» Task directions
Select, from the data, each line where "teapot" occurs.

» Extracted data
────────────────

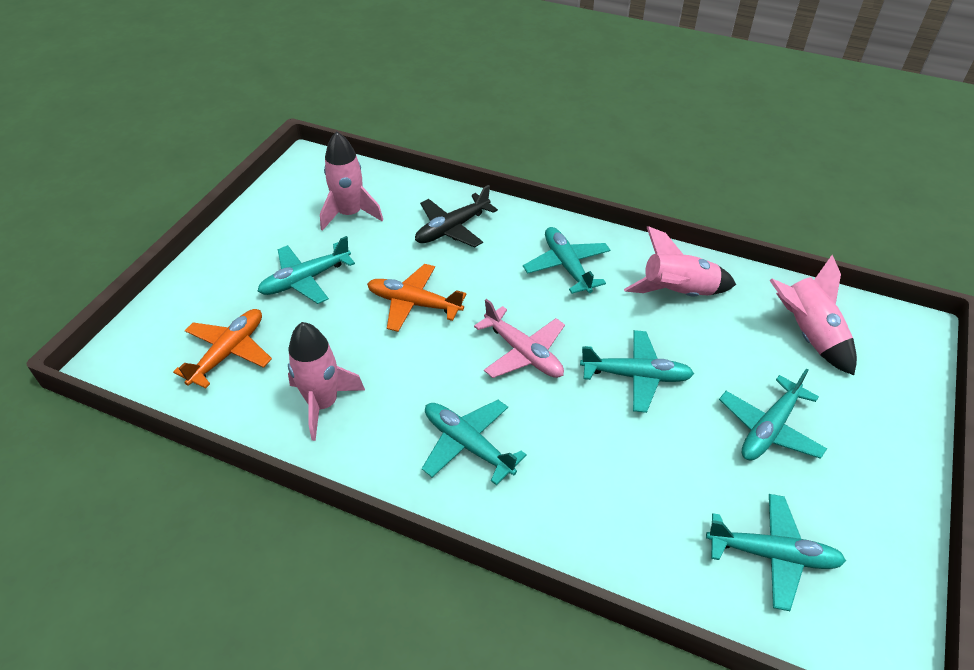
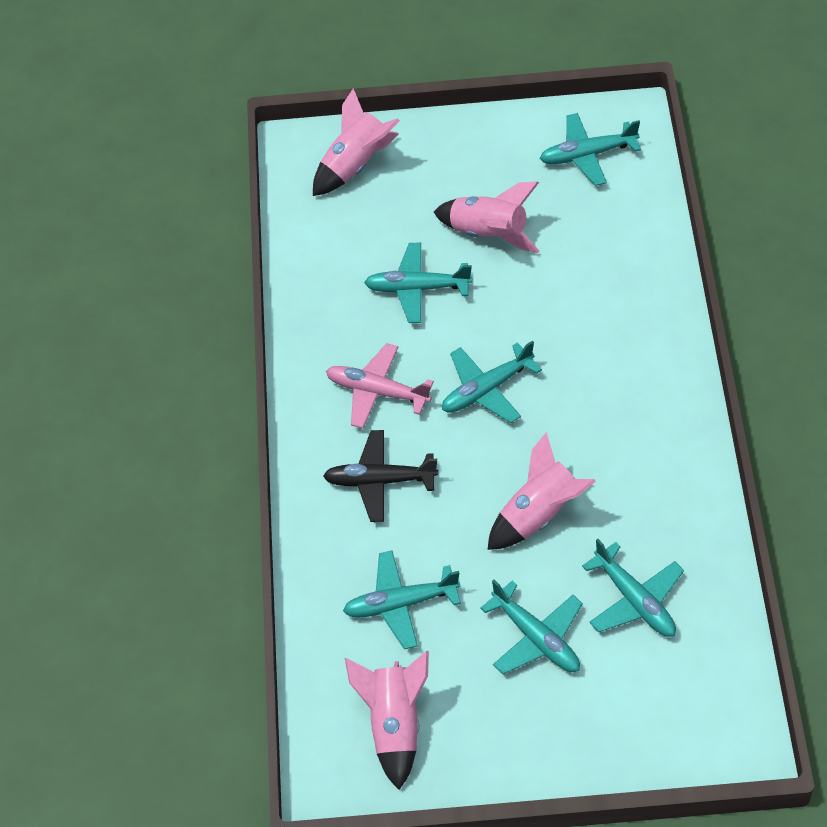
orange plane: 2 -> 0

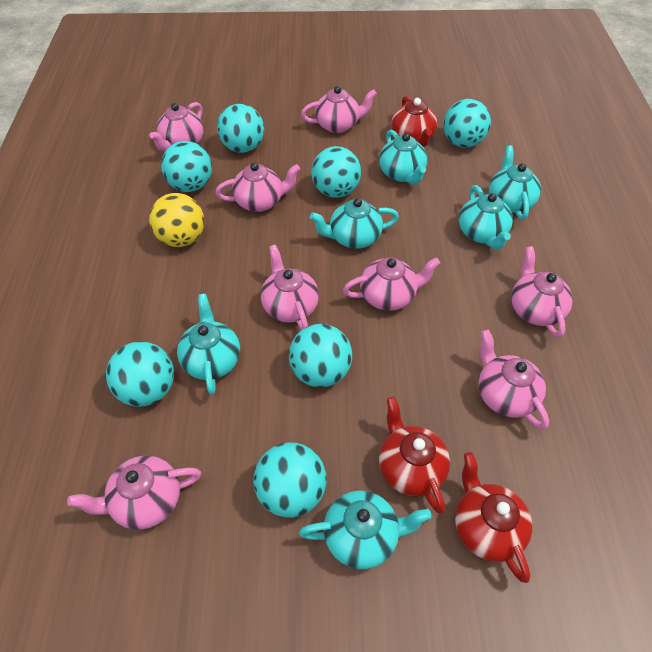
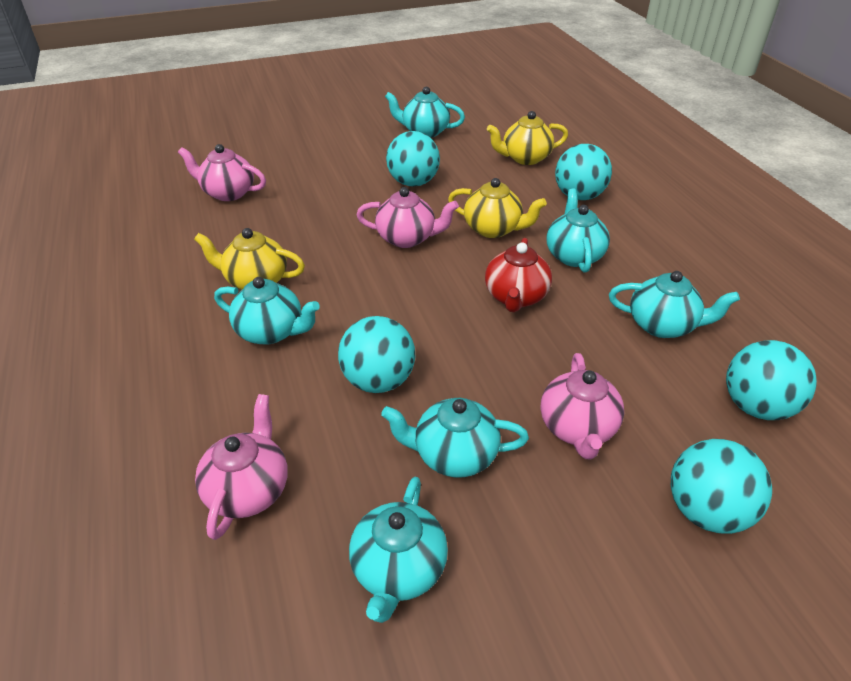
pink teapot: 8 -> 4
red teapot: 3 -> 1
turquoise ball: 7 -> 5
yellow ball: 1 -> 0
yellow teapot: 0 -> 3

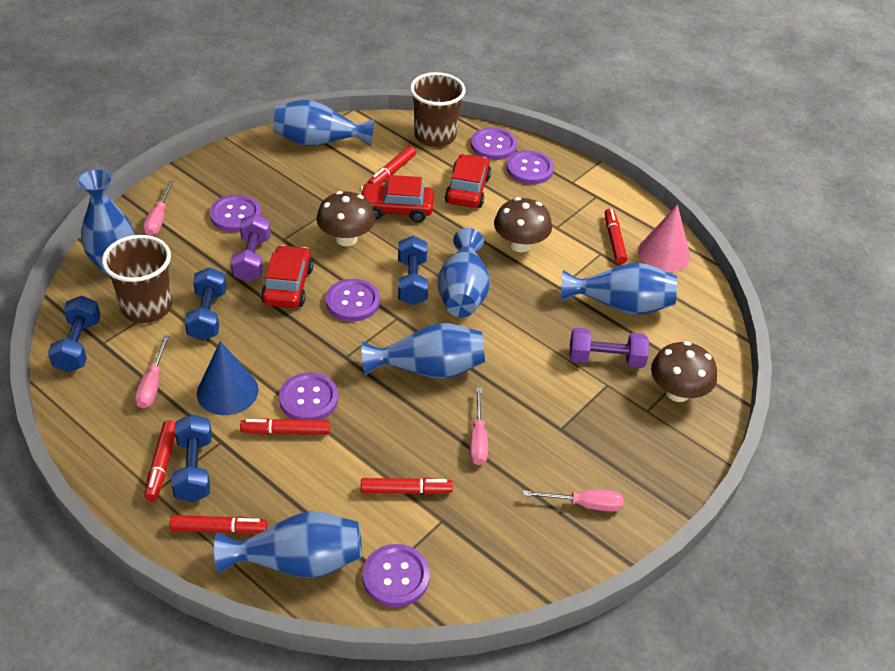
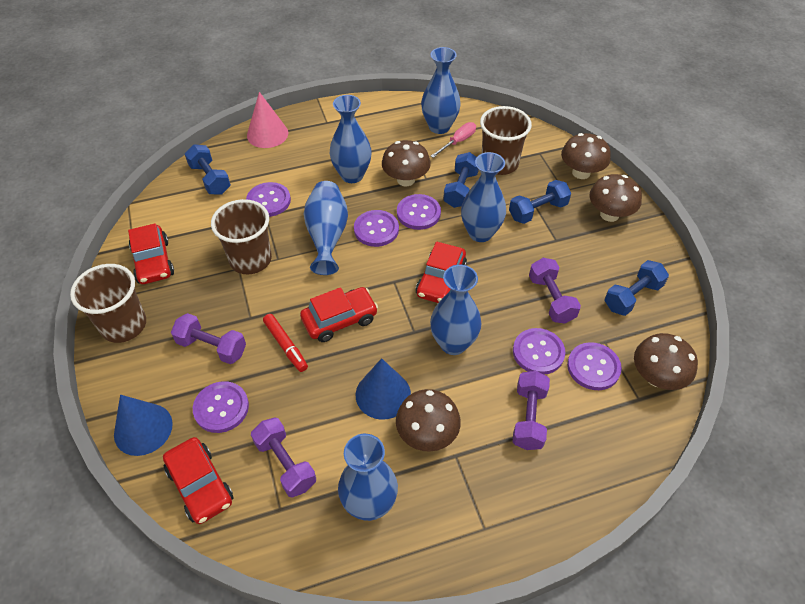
blue cone: 1 -> 2
brown cup: 2 -> 3
brown mushroom: 3 -> 5
pink screwdriver: 4 -> 1
purple dumbbell: 2 -> 4
red car: 3 -> 4
red marker: 6 -> 1

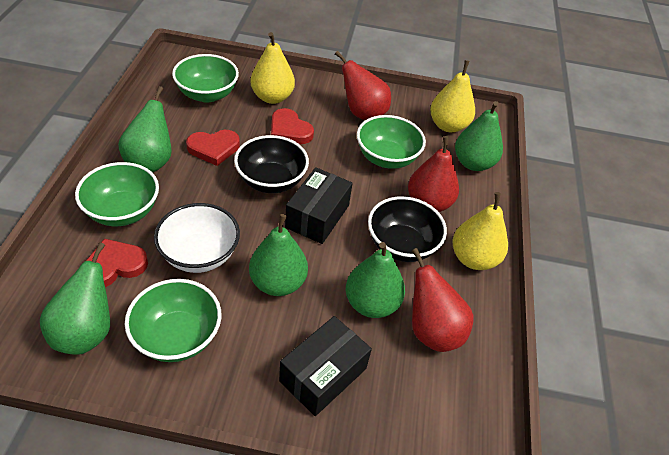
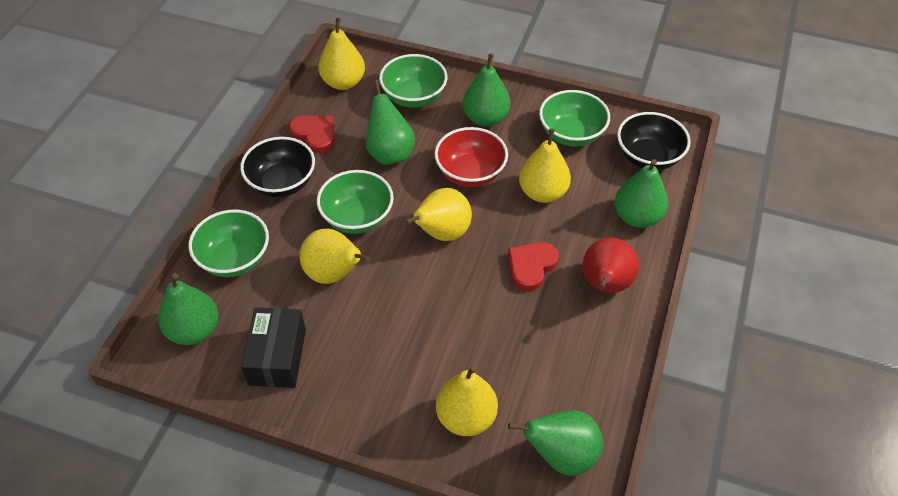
black box: 2 -> 1
red bowl: 0 -> 1
red heart: 3 -> 2
red pear: 3 -> 1
white bowl: 1 -> 0
yellow pear: 3 -> 5

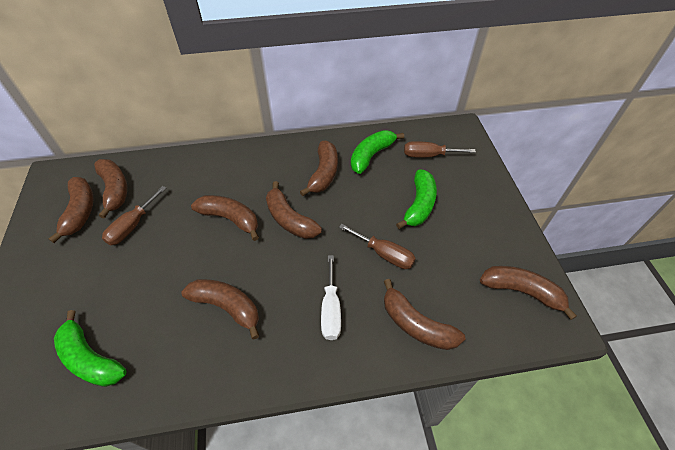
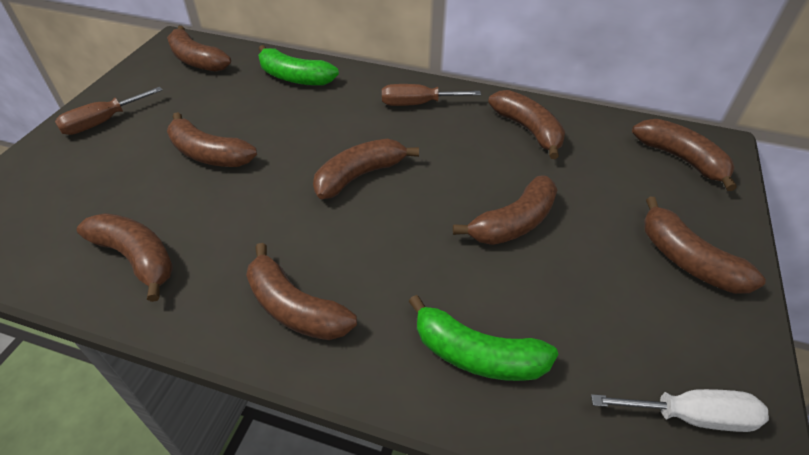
brown banana: 8 -> 9
brown screwdriver: 3 -> 2
green banana: 3 -> 2

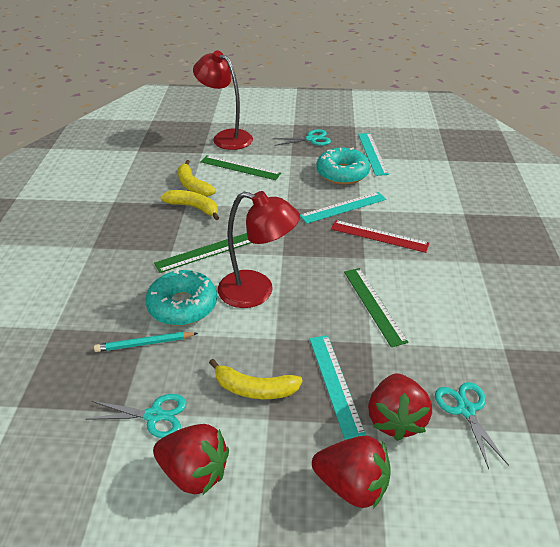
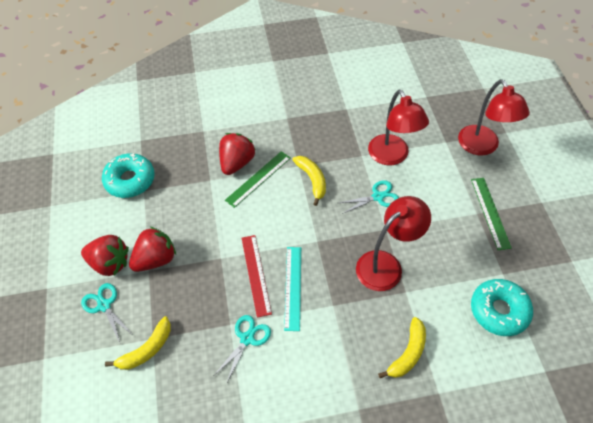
green ruler: 3 -> 2
red lamp: 2 -> 3
turquoise pencil: 1 -> 0
turquoise ruler: 3 -> 1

────────────────

» Response box
pink teapot: 8 -> 4
red teapot: 3 -> 1
yellow teapot: 0 -> 3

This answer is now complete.